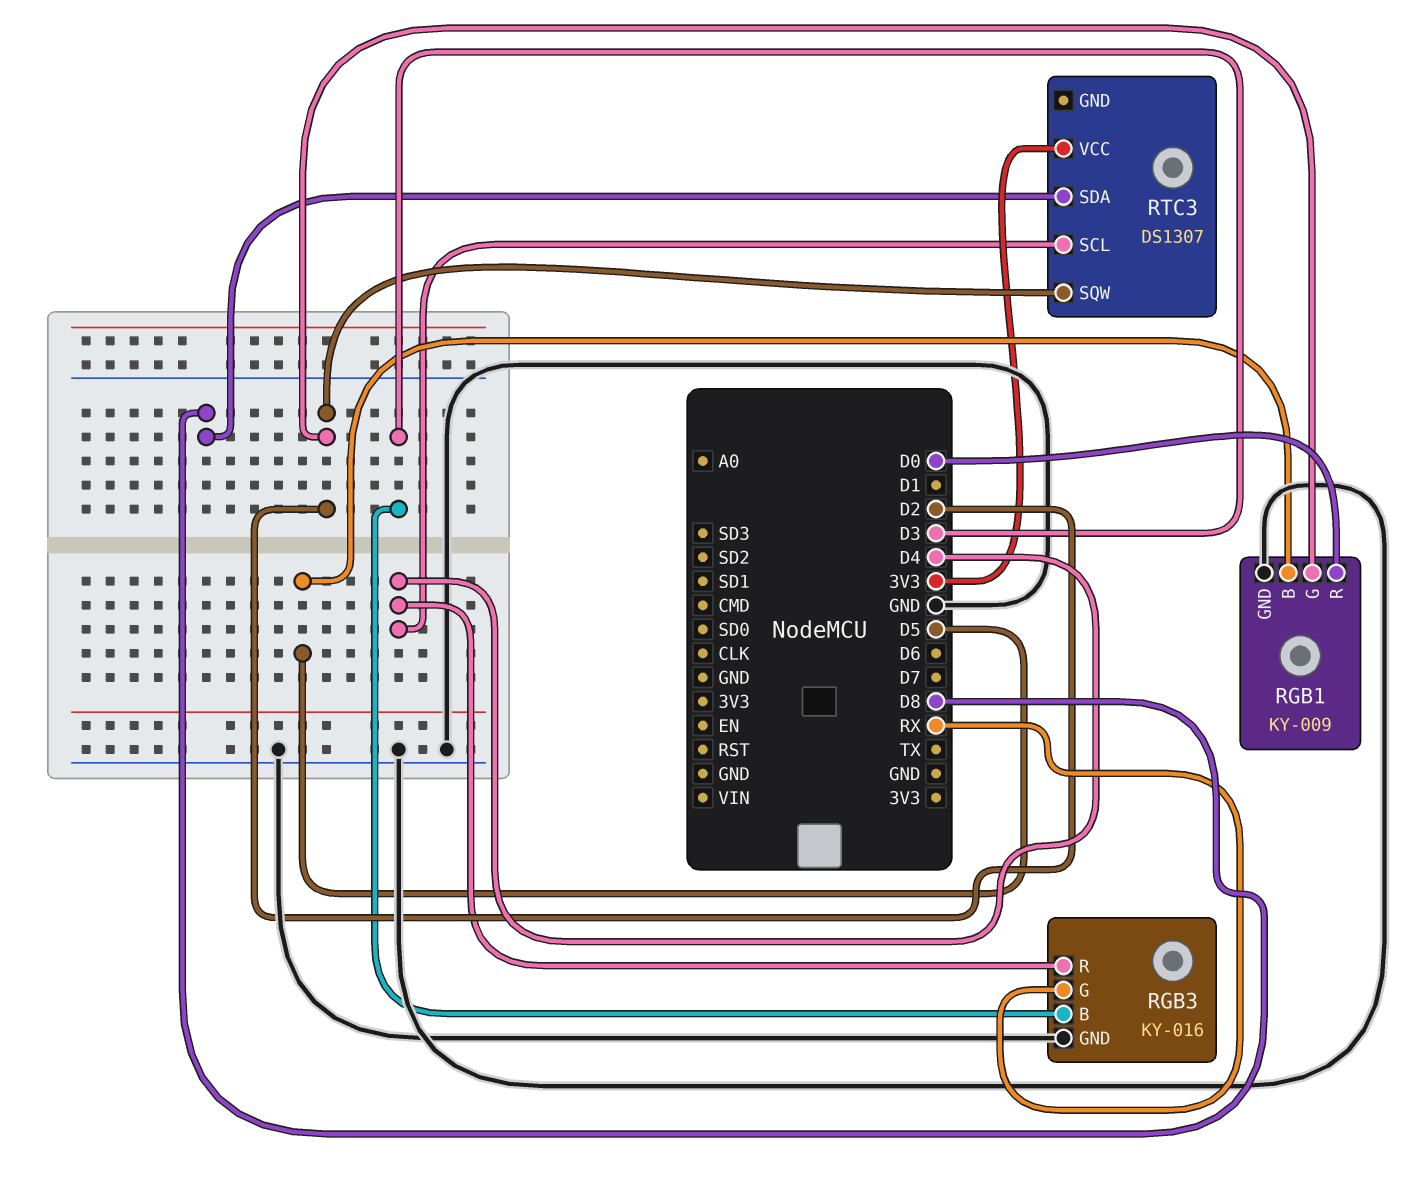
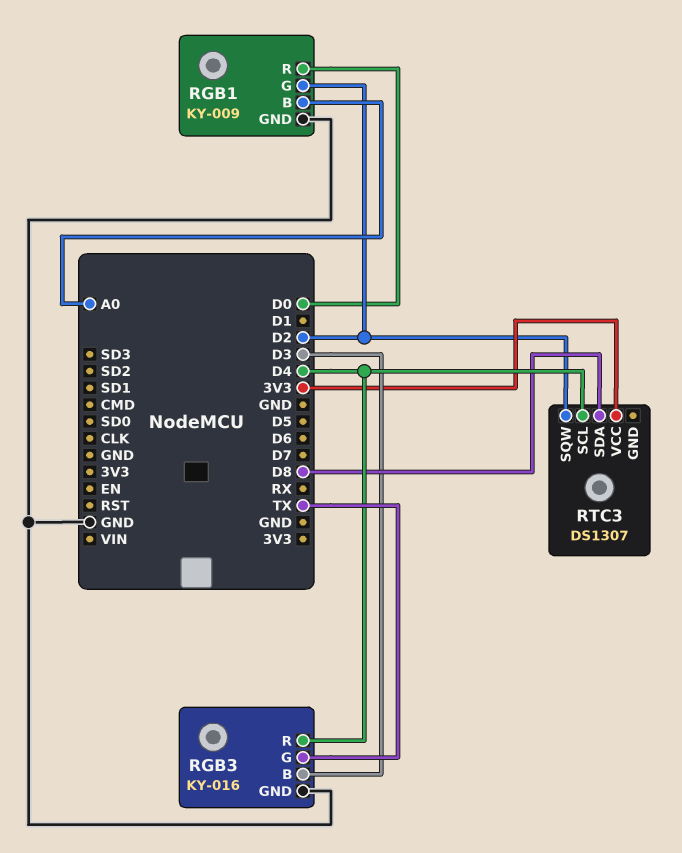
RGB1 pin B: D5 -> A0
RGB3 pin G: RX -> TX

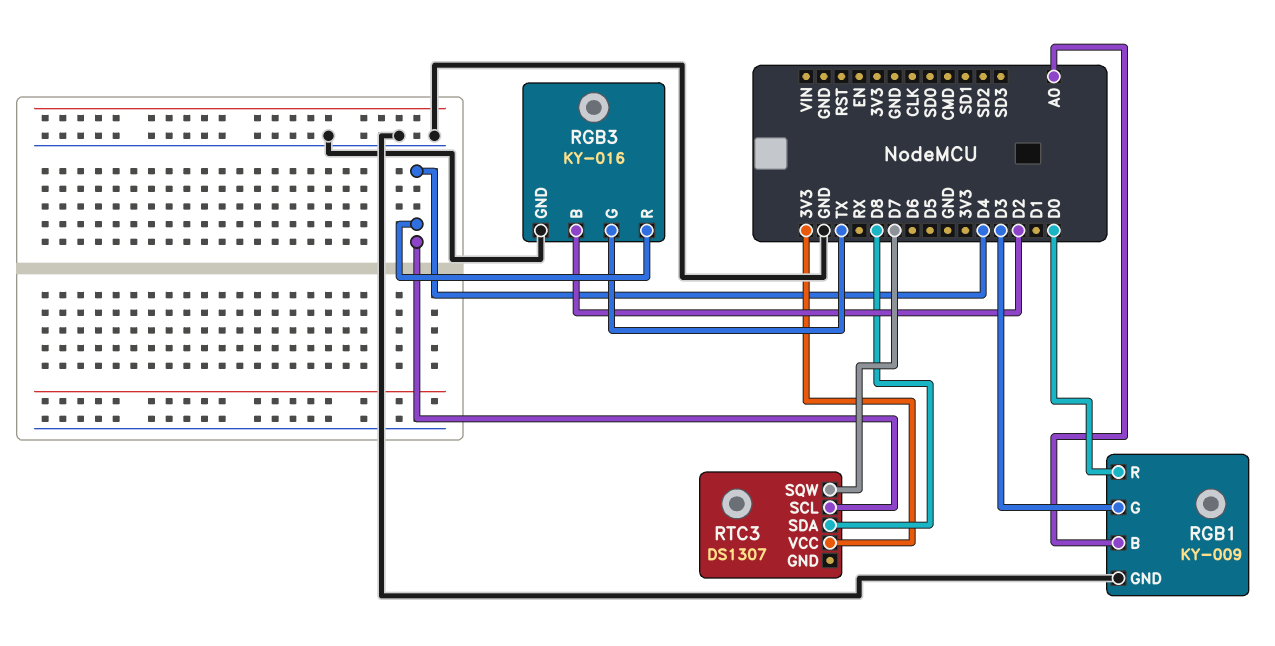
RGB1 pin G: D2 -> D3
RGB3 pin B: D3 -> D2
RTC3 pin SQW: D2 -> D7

....

### ABOUT THIS EXERCISE
A verbatim printout of the entries above is expected, free of pictures.

### RESULT OF THE TASK
RGB1 pin B: D5 -> A0
RGB3 pin G: RX -> TX

RGB1 pin G: D2 -> D3
RGB3 pin B: D3 -> D2
RTC3 pin SQW: D2 -> D7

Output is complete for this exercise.